▸ Work task
Line count for "yellow": give how many lines in the data below contain it, with no other words.

▸ Data section
*** Begin section ***

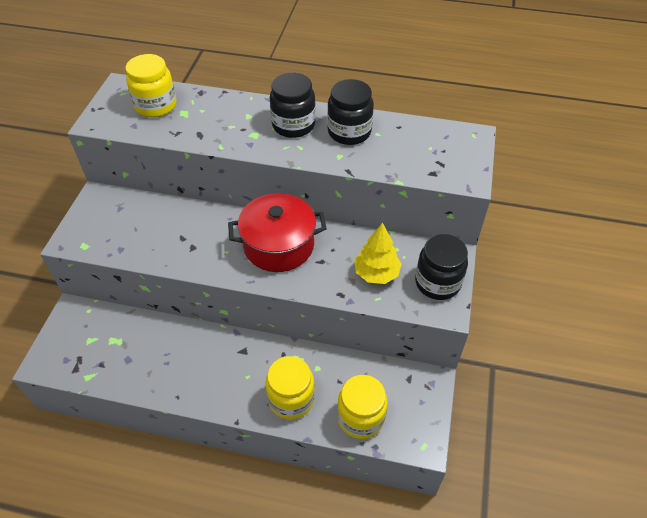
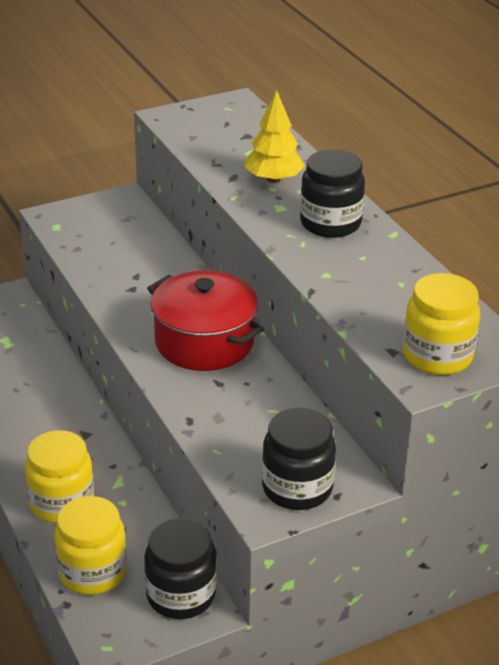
camera: 50 degrees right, 15 degrees down
(156, 106) = (237, 133): yellow jar -> yellow jar (437, 356)
(349, 132) = (374, 263): black jar -> black jar (181, 595)
(376, 273) = (252, 432): yellow tree -> yellow tree (273, 179)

*** End section ***

▸ Completed task
2